== INSTRUCTIONS FOR THE TASK ==
Whenever the string "teaspoon" turns up in a line of the data below, copy that line.

== DATA EXTRACT ==
- Opening Delimiter -

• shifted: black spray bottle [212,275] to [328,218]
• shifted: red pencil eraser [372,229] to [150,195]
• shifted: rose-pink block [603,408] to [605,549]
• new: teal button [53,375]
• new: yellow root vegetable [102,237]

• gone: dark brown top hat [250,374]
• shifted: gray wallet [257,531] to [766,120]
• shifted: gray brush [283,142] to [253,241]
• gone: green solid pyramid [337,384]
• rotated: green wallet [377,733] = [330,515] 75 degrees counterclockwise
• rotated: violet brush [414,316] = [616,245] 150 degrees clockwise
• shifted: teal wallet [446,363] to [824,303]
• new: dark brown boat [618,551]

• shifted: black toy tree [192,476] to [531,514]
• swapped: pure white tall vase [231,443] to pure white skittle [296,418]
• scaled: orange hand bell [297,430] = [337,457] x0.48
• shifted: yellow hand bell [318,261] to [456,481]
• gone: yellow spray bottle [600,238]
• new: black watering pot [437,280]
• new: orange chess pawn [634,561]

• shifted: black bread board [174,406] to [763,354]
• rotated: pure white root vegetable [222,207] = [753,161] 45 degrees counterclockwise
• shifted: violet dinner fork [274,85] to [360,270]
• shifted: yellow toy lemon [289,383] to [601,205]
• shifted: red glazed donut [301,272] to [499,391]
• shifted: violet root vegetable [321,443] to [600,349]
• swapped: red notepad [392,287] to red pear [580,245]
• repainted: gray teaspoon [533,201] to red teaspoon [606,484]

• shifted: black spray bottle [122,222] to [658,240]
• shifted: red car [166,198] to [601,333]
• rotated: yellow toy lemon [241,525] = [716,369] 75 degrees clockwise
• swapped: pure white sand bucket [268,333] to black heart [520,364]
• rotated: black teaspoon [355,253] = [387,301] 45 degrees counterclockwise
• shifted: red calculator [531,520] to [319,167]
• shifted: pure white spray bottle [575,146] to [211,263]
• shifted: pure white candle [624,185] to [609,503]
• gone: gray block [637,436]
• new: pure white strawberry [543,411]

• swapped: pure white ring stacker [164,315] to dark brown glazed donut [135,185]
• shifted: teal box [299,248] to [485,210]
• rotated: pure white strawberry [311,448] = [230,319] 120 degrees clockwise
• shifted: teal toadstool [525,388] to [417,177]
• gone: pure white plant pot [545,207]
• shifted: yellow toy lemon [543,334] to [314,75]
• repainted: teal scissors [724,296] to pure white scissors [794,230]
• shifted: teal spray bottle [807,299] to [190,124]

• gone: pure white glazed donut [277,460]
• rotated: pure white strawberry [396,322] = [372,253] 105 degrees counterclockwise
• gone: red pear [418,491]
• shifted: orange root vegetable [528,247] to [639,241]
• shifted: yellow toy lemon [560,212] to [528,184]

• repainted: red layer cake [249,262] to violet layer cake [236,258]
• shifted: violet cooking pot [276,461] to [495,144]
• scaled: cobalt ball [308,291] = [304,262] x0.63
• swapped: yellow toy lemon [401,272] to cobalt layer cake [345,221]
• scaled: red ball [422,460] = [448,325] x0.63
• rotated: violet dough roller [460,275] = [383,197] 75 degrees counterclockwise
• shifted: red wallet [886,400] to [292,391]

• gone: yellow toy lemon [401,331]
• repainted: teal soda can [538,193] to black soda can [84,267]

- Closing Delimiter -

== SOLUTION TO THE PROBLEM ==
• repainted: gray teaspoon [533,201] to red teaspoon [606,484]
• rotated: black teaspoon [355,253] = [387,301] 45 degrees counterclockwise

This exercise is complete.